[Modification records]
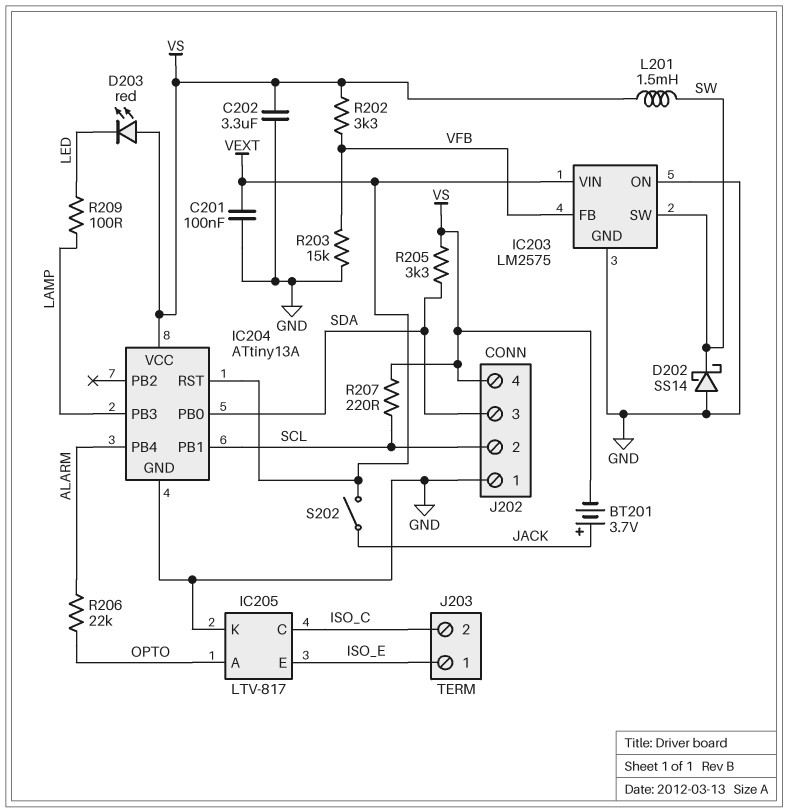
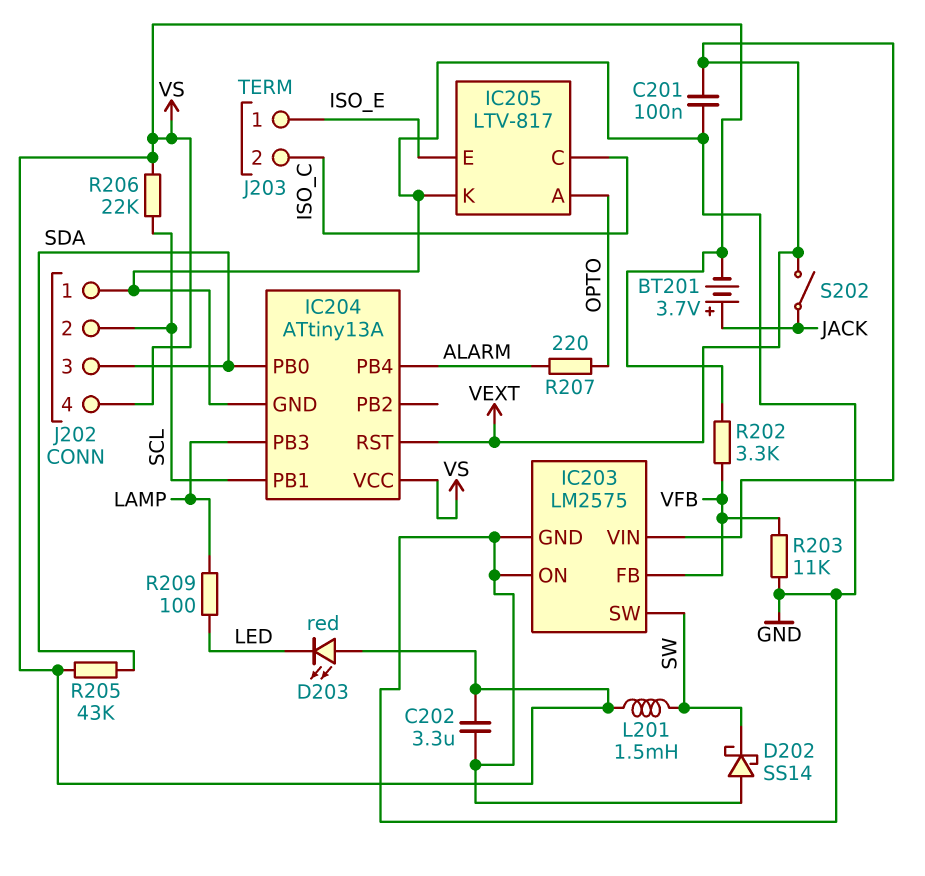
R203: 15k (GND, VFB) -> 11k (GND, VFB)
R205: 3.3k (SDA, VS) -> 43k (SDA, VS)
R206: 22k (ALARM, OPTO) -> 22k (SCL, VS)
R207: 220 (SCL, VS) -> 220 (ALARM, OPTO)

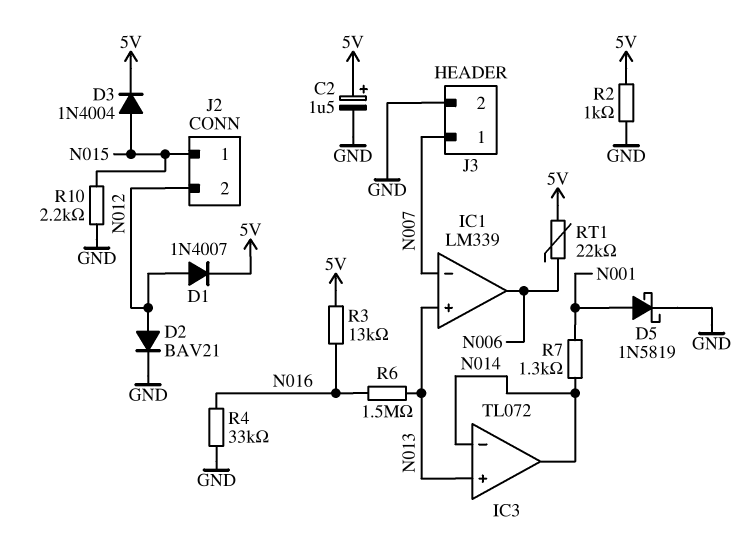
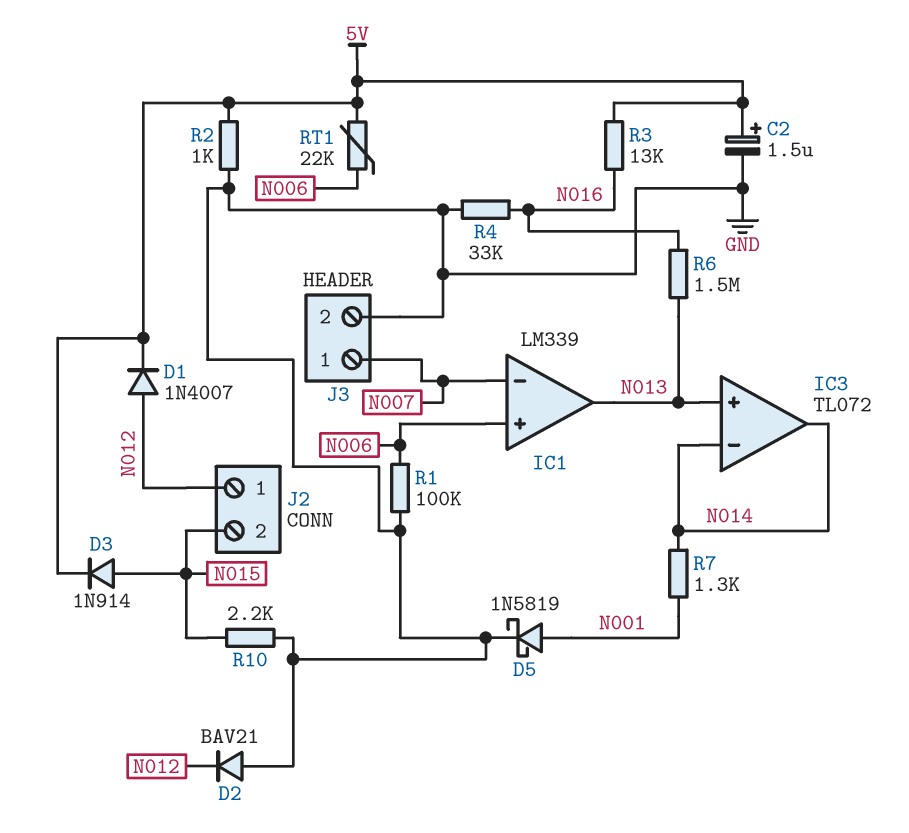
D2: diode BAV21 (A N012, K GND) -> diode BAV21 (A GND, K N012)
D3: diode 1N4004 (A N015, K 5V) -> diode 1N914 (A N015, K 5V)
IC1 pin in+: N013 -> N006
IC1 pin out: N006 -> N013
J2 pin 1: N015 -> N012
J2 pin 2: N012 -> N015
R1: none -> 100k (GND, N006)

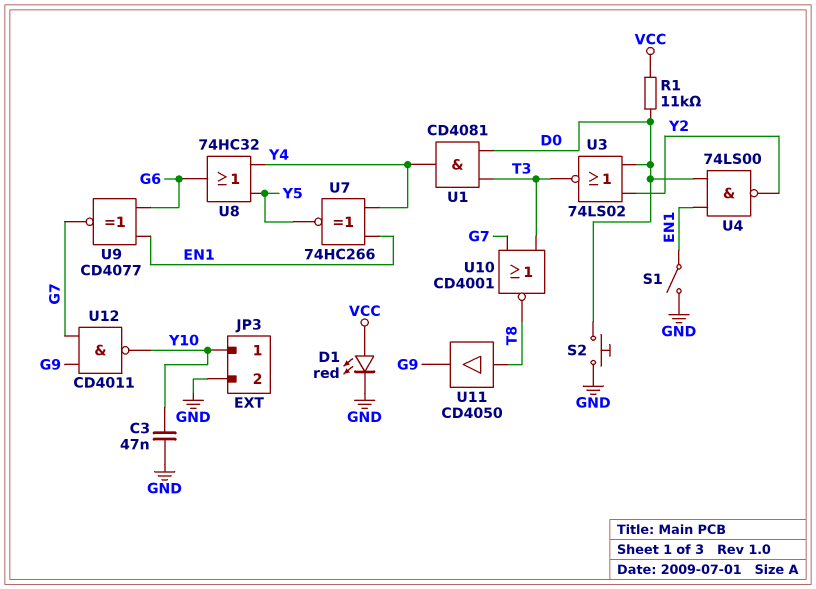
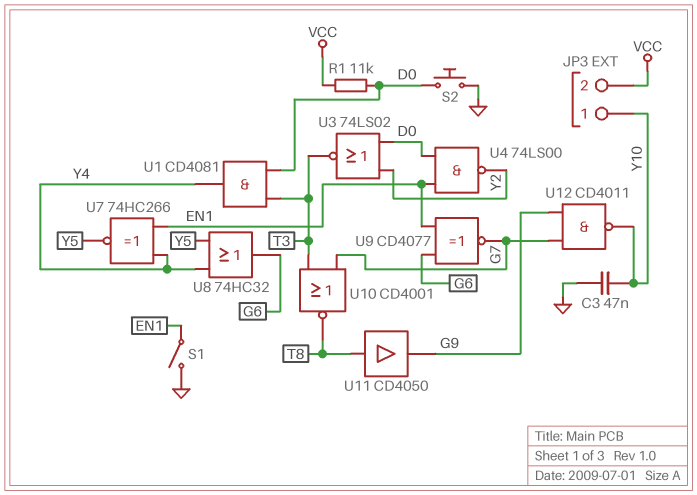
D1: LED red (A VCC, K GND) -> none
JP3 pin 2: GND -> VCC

§ Task directions
An exact copy of the lines from the one with "R207: 220 (SCL, VS) -> 220 (ALARM, OPTO)" through the last line of the records, inclusive, is required, with all pictures left out.

§ Exercise result
R207: 220 (SCL, VS) -> 220 (ALARM, OPTO)

D2: diode BAV21 (A N012, K GND) -> diode BAV21 (A GND, K N012)
D3: diode 1N4004 (A N015, K 5V) -> diode 1N914 (A N015, K 5V)
IC1 pin in+: N013 -> N006
IC1 pin out: N006 -> N013
J2 pin 1: N015 -> N012
J2 pin 2: N012 -> N015
R1: none -> 100k (GND, N006)

D1: LED red (A VCC, K GND) -> none
JP3 pin 2: GND -> VCC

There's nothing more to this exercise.